[SUPPLIED MATERIAL Boundary: Start]
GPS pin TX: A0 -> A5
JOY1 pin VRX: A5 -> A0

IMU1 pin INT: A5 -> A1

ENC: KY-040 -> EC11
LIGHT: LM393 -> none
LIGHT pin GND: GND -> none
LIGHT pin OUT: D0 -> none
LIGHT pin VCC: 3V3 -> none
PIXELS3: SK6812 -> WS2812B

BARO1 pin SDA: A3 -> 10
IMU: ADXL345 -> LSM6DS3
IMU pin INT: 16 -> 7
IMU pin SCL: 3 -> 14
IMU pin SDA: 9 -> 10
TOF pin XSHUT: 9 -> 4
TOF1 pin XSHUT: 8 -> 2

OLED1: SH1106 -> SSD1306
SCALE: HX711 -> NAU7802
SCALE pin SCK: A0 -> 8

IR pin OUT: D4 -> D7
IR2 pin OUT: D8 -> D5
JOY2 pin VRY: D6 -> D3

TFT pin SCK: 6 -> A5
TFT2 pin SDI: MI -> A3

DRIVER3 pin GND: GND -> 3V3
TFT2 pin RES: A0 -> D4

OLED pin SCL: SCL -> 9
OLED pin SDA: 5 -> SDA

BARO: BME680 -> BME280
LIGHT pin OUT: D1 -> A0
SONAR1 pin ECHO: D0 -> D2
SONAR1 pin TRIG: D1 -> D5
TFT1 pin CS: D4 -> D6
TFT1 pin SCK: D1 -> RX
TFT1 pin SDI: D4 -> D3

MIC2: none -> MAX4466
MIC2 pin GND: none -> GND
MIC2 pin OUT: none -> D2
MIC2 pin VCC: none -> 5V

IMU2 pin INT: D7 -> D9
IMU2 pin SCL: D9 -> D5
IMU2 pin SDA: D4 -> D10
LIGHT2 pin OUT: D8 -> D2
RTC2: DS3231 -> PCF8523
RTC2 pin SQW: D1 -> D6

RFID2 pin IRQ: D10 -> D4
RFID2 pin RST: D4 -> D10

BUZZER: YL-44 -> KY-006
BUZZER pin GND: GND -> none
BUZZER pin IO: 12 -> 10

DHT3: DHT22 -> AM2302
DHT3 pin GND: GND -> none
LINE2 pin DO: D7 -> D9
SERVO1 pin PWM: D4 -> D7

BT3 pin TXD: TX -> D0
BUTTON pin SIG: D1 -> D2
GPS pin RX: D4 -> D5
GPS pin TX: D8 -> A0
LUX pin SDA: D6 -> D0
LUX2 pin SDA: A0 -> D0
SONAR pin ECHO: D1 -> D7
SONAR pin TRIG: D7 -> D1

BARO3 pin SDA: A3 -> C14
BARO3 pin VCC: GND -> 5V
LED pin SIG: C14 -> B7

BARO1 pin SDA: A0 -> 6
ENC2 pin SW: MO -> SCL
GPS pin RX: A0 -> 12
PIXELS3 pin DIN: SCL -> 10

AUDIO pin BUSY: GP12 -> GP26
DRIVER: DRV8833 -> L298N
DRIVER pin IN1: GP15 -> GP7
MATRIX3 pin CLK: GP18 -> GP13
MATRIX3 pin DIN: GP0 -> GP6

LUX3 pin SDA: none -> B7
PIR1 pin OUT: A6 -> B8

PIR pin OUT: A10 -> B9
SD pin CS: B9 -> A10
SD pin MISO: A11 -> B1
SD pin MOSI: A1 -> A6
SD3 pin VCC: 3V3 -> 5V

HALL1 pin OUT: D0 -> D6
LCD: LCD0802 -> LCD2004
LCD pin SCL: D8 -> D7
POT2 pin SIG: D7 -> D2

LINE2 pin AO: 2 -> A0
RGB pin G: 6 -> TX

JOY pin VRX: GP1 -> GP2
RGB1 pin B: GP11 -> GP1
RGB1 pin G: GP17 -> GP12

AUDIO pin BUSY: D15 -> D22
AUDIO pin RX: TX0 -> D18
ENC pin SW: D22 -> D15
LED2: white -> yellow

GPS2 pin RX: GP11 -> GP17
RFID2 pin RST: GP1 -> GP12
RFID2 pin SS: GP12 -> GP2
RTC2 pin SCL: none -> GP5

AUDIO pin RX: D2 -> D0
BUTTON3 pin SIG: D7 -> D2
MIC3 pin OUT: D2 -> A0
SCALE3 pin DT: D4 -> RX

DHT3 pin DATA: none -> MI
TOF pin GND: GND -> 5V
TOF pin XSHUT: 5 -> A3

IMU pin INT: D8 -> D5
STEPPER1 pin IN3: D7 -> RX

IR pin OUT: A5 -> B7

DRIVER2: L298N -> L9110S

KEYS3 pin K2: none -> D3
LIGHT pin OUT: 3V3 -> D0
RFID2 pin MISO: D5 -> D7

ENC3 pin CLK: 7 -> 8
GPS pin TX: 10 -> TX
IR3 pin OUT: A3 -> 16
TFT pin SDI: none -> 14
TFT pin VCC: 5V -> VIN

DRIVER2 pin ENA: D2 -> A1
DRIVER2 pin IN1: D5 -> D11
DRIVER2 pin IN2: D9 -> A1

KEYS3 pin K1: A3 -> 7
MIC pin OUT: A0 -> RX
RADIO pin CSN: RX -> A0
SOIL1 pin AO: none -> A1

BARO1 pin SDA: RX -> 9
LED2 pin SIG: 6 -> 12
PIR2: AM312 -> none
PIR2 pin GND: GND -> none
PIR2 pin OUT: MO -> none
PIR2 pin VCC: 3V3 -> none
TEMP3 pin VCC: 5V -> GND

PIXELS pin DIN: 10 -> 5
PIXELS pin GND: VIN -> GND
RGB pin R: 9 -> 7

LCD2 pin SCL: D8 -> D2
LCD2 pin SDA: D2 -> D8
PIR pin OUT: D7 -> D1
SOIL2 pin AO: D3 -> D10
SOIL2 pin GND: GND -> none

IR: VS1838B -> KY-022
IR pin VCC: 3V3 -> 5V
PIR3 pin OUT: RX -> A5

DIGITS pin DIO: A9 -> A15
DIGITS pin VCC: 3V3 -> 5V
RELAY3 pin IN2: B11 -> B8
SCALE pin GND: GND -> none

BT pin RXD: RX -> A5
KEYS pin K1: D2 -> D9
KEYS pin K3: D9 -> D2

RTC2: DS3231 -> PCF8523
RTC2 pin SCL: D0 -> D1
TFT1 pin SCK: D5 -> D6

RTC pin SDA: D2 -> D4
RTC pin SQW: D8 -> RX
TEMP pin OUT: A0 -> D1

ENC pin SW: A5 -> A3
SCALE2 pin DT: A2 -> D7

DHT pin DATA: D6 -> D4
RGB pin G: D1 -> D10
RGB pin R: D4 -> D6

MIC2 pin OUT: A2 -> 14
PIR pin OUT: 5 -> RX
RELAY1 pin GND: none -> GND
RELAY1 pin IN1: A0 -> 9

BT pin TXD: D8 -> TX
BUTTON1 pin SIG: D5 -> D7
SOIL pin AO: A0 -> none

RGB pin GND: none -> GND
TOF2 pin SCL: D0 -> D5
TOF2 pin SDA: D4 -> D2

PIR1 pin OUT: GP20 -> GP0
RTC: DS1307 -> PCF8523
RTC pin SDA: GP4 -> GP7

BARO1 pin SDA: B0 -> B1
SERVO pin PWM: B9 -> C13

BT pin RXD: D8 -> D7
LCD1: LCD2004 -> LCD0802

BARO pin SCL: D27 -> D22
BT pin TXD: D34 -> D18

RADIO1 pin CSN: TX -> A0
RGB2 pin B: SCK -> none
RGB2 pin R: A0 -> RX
[SUPPLIED MATERIAL Boundary: End]
_WHAT YOU NEED TO DO_:
The material must be transcribed exactly, down to the last line.

_SOLUTION TO THE PROBLEM_:
GPS pin TX: A0 -> A5
JOY1 pin VRX: A5 -> A0

IMU1 pin INT: A5 -> A1

ENC: KY-040 -> EC11
LIGHT: LM393 -> none
LIGHT pin GND: GND -> none
LIGHT pin OUT: D0 -> none
LIGHT pin VCC: 3V3 -> none
PIXELS3: SK6812 -> WS2812B

BARO1 pin SDA: A3 -> 10
IMU: ADXL345 -> LSM6DS3
IMU pin INT: 16 -> 7
IMU pin SCL: 3 -> 14
IMU pin SDA: 9 -> 10
TOF pin XSHUT: 9 -> 4
TOF1 pin XSHUT: 8 -> 2

OLED1: SH1106 -> SSD1306
SCALE: HX711 -> NAU7802
SCALE pin SCK: A0 -> 8

IR pin OUT: D4 -> D7
IR2 pin OUT: D8 -> D5
JOY2 pin VRY: D6 -> D3

TFT pin SCK: 6 -> A5
TFT2 pin SDI: MI -> A3

DRIVER3 pin GND: GND -> 3V3
TFT2 pin RES: A0 -> D4

OLED pin SCL: SCL -> 9
OLED pin SDA: 5 -> SDA

BARO: BME680 -> BME280
LIGHT pin OUT: D1 -> A0
SONAR1 pin ECHO: D0 -> D2
SONAR1 pin TRIG: D1 -> D5
TFT1 pin CS: D4 -> D6
TFT1 pin SCK: D1 -> RX
TFT1 pin SDI: D4 -> D3

MIC2: none -> MAX4466
MIC2 pin GND: none -> GND
MIC2 pin OUT: none -> D2
MIC2 pin VCC: none -> 5V

IMU2 pin INT: D7 -> D9
IMU2 pin SCL: D9 -> D5
IMU2 pin SDA: D4 -> D10
LIGHT2 pin OUT: D8 -> D2
RTC2: DS3231 -> PCF8523
RTC2 pin SQW: D1 -> D6

RFID2 pin IRQ: D10 -> D4
RFID2 pin RST: D4 -> D10

BUZZER: YL-44 -> KY-006
BUZZER pin GND: GND -> none
BUZZER pin IO: 12 -> 10

DHT3: DHT22 -> AM2302
DHT3 pin GND: GND -> none
LINE2 pin DO: D7 -> D9
SERVO1 pin PWM: D4 -> D7

BT3 pin TXD: TX -> D0
BUTTON pin SIG: D1 -> D2
GPS pin RX: D4 -> D5
GPS pin TX: D8 -> A0
LUX pin SDA: D6 -> D0
LUX2 pin SDA: A0 -> D0
SONAR pin ECHO: D1 -> D7
SONAR pin TRIG: D7 -> D1

BARO3 pin SDA: A3 -> C14
BARO3 pin VCC: GND -> 5V
LED pin SIG: C14 -> B7

BARO1 pin SDA: A0 -> 6
ENC2 pin SW: MO -> SCL
GPS pin RX: A0 -> 12
PIXELS3 pin DIN: SCL -> 10

AUDIO pin BUSY: GP12 -> GP26
DRIVER: DRV8833 -> L298N
DRIVER pin IN1: GP15 -> GP7
MATRIX3 pin CLK: GP18 -> GP13
MATRIX3 pin DIN: GP0 -> GP6

LUX3 pin SDA: none -> B7
PIR1 pin OUT: A6 -> B8

PIR pin OUT: A10 -> B9
SD pin CS: B9 -> A10
SD pin MISO: A11 -> B1
SD pin MOSI: A1 -> A6
SD3 pin VCC: 3V3 -> 5V

HALL1 pin OUT: D0 -> D6
LCD: LCD0802 -> LCD2004
LCD pin SCL: D8 -> D7
POT2 pin SIG: D7 -> D2

LINE2 pin AO: 2 -> A0
RGB pin G: 6 -> TX

JOY pin VRX: GP1 -> GP2
RGB1 pin B: GP11 -> GP1
RGB1 pin G: GP17 -> GP12

AUDIO pin BUSY: D15 -> D22
AUDIO pin RX: TX0 -> D18
ENC pin SW: D22 -> D15
LED2: white -> yellow

GPS2 pin RX: GP11 -> GP17
RFID2 pin RST: GP1 -> GP12
RFID2 pin SS: GP12 -> GP2
RTC2 pin SCL: none -> GP5

AUDIO pin RX: D2 -> D0
BUTTON3 pin SIG: D7 -> D2
MIC3 pin OUT: D2 -> A0
SCALE3 pin DT: D4 -> RX

DHT3 pin DATA: none -> MI
TOF pin GND: GND -> 5V
TOF pin XSHUT: 5 -> A3

IMU pin INT: D8 -> D5
STEPPER1 pin IN3: D7 -> RX

IR pin OUT: A5 -> B7

DRIVER2: L298N -> L9110S

KEYS3 pin K2: none -> D3
LIGHT pin OUT: 3V3 -> D0
RFID2 pin MISO: D5 -> D7

ENC3 pin CLK: 7 -> 8
GPS pin TX: 10 -> TX
IR3 pin OUT: A3 -> 16
TFT pin SDI: none -> 14
TFT pin VCC: 5V -> VIN

DRIVER2 pin ENA: D2 -> A1
DRIVER2 pin IN1: D5 -> D11
DRIVER2 pin IN2: D9 -> A1

KEYS3 pin K1: A3 -> 7
MIC pin OUT: A0 -> RX
RADIO pin CSN: RX -> A0
SOIL1 pin AO: none -> A1

BARO1 pin SDA: RX -> 9
LED2 pin SIG: 6 -> 12
PIR2: AM312 -> none
PIR2 pin GND: GND -> none
PIR2 pin OUT: MO -> none
PIR2 pin VCC: 3V3 -> none
TEMP3 pin VCC: 5V -> GND

PIXELS pin DIN: 10 -> 5
PIXELS pin GND: VIN -> GND
RGB pin R: 9 -> 7

LCD2 pin SCL: D8 -> D2
LCD2 pin SDA: D2 -> D8
PIR pin OUT: D7 -> D1
SOIL2 pin AO: D3 -> D10
SOIL2 pin GND: GND -> none

IR: VS1838B -> KY-022
IR pin VCC: 3V3 -> 5V
PIR3 pin OUT: RX -> A5

DIGITS pin DIO: A9 -> A15
DIGITS pin VCC: 3V3 -> 5V
RELAY3 pin IN2: B11 -> B8
SCALE pin GND: GND -> none

BT pin RXD: RX -> A5
KEYS pin K1: D2 -> D9
KEYS pin K3: D9 -> D2

RTC2: DS3231 -> PCF8523
RTC2 pin SCL: D0 -> D1
TFT1 pin SCK: D5 -> D6

RTC pin SDA: D2 -> D4
RTC pin SQW: D8 -> RX
TEMP pin OUT: A0 -> D1

ENC pin SW: A5 -> A3
SCALE2 pin DT: A2 -> D7

DHT pin DATA: D6 -> D4
RGB pin G: D1 -> D10
RGB pin R: D4 -> D6

MIC2 pin OUT: A2 -> 14
PIR pin OUT: 5 -> RX
RELAY1 pin GND: none -> GND
RELAY1 pin IN1: A0 -> 9

BT pin TXD: D8 -> TX
BUTTON1 pin SIG: D5 -> D7
SOIL pin AO: A0 -> none

RGB pin GND: none -> GND
TOF2 pin SCL: D0 -> D5
TOF2 pin SDA: D4 -> D2

PIR1 pin OUT: GP20 -> GP0
RTC: DS1307 -> PCF8523
RTC pin SDA: GP4 -> GP7

BARO1 pin SDA: B0 -> B1
SERVO pin PWM: B9 -> C13

BT pin RXD: D8 -> D7
LCD1: LCD2004 -> LCD0802

BARO pin SCL: D27 -> D22
BT pin TXD: D34 -> D18

RADIO1 pin CSN: TX -> A0
RGB2 pin B: SCK -> none
RGB2 pin R: A0 -> RX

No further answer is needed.